#### Task description:
The listing below is the input. Say how many of its lines contain "rectangle", giving the number alone.

#### Data for this exercise:
^^^^

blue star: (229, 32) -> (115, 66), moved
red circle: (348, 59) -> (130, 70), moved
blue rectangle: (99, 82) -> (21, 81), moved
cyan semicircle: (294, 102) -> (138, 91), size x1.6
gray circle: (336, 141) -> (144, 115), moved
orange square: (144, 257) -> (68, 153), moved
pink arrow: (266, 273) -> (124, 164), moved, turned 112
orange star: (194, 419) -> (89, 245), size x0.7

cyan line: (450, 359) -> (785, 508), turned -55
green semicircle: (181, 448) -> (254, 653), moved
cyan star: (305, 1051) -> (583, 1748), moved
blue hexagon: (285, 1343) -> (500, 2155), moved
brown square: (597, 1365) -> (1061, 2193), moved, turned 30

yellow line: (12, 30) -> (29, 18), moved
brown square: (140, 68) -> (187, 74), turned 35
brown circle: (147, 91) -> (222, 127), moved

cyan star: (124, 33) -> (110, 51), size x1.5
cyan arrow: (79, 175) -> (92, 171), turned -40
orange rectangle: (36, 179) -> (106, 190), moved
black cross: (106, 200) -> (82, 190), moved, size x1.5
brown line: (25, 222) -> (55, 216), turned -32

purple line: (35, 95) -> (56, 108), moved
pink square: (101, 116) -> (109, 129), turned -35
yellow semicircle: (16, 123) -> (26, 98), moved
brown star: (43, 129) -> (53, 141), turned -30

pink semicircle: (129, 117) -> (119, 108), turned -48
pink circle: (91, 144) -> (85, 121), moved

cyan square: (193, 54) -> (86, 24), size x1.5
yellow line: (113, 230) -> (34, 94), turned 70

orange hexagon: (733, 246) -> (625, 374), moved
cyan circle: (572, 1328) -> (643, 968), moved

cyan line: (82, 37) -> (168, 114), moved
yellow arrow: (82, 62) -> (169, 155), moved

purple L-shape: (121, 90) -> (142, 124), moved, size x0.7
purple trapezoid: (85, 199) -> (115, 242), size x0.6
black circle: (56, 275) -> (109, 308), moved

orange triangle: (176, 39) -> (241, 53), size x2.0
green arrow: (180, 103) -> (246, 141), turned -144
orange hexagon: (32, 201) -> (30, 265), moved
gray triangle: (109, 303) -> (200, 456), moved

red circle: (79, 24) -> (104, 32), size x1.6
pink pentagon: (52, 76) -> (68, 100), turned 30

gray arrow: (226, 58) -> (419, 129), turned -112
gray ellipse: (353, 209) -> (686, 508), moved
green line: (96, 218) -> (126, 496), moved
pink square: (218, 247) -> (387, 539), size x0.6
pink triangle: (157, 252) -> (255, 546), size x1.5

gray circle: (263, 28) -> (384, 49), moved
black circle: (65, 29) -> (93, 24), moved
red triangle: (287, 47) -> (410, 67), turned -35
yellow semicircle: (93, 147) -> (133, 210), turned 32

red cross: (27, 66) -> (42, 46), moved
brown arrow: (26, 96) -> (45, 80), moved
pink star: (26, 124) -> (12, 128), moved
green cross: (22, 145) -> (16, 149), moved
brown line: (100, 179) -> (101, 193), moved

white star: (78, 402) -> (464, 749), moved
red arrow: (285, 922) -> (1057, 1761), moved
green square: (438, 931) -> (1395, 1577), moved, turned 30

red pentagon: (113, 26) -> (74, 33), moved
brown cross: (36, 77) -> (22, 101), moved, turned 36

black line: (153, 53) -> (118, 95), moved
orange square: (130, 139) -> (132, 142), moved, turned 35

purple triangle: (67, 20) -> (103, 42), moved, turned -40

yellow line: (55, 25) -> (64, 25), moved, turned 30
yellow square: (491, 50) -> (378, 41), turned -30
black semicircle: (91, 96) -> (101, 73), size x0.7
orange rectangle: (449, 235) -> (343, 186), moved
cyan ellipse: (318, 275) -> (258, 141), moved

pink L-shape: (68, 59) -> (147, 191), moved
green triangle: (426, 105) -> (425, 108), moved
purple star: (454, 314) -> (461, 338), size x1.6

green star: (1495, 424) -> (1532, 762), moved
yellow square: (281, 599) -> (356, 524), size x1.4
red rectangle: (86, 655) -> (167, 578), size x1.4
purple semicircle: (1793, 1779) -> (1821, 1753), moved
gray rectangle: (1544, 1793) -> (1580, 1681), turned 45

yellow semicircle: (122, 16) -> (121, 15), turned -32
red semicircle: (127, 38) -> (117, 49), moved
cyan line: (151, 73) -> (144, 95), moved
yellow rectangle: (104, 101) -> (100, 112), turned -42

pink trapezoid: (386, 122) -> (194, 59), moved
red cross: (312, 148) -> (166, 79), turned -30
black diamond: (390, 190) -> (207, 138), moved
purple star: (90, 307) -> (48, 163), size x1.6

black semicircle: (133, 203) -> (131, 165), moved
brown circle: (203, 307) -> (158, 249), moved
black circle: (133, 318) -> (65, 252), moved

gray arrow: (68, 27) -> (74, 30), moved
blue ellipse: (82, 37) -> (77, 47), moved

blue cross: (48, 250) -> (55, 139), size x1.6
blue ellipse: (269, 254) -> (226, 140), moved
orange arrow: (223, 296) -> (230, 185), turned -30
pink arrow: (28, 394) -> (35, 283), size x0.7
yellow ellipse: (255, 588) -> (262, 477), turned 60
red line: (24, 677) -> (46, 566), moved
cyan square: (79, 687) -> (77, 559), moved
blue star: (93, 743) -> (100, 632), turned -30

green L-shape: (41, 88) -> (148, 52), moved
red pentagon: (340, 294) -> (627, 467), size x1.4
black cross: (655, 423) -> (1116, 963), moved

^^^^

#### Solution:
6